- _Assignment_
Scan the material and copy every line in which "orange" appears.

- _Provided information_

○ ○ ○ ○ ○

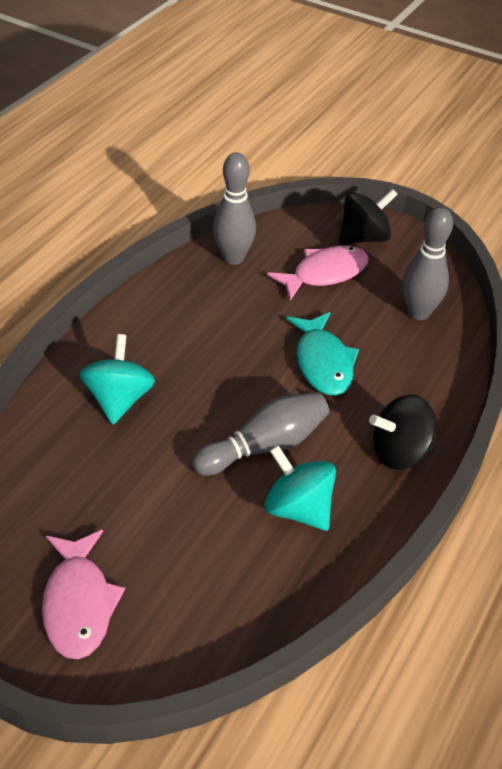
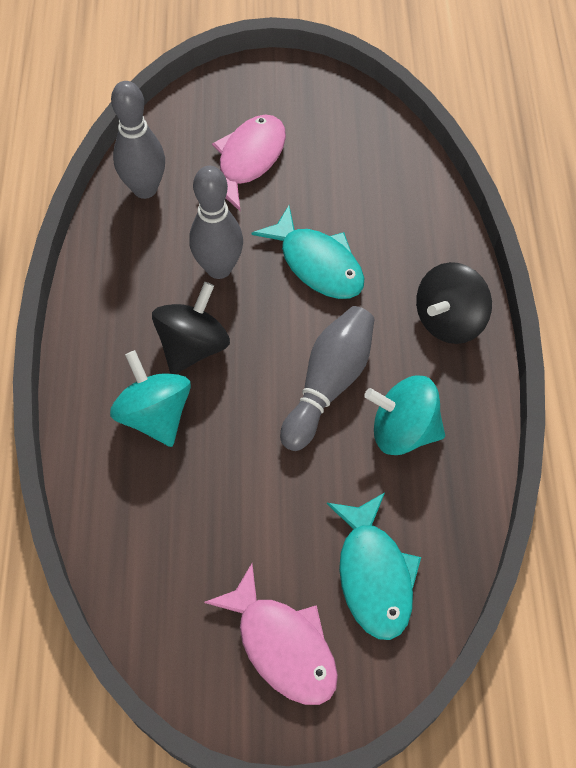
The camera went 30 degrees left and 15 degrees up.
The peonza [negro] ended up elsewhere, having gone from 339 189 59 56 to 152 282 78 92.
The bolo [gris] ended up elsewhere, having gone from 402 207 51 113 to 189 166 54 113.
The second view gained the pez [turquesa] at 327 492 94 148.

○ ○ ○ ○ ○

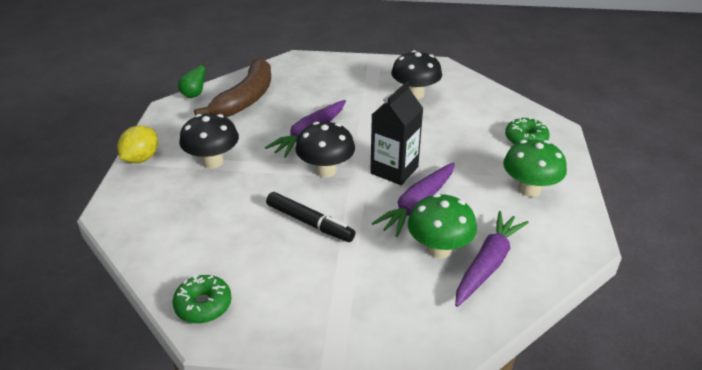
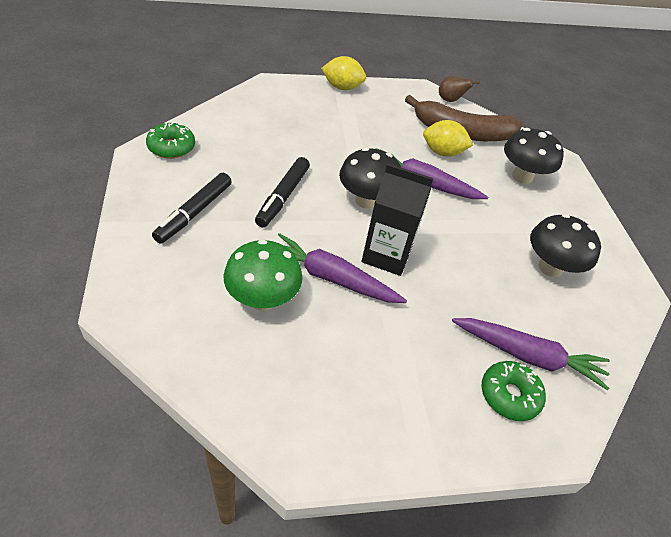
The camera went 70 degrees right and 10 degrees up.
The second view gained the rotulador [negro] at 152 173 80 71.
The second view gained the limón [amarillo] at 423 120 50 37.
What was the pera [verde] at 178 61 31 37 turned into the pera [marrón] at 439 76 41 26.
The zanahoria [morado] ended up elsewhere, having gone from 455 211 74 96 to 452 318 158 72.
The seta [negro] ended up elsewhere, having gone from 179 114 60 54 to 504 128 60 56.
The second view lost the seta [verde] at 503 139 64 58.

○ ○ ○ ○ ○

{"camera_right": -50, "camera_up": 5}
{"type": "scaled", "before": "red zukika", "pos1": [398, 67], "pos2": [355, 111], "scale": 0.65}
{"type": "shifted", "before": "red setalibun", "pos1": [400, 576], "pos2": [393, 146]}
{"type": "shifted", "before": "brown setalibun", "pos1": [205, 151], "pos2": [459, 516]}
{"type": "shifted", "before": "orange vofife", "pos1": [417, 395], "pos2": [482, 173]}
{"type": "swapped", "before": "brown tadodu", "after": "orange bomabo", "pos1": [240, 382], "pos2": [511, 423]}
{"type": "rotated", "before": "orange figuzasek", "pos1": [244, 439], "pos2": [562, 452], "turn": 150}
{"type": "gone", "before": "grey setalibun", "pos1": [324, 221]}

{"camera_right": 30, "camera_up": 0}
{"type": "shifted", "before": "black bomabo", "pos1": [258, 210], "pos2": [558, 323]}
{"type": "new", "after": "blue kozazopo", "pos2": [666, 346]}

○ ○ ○ ○ ○

- _Written solution_
{"type": "shifted", "before": "orange vofife", "pos1": [417, 395], "pos2": [482, 173]}
{"type": "swapped", "before": "brown tadodu", "after": "orange bomabo", "pos1": [240, 382], "pos2": [511, 423]}
{"type": "rotated", "before": "orange figuzasek", "pos1": [244, 439], "pos2": [562, 452], "turn": 150}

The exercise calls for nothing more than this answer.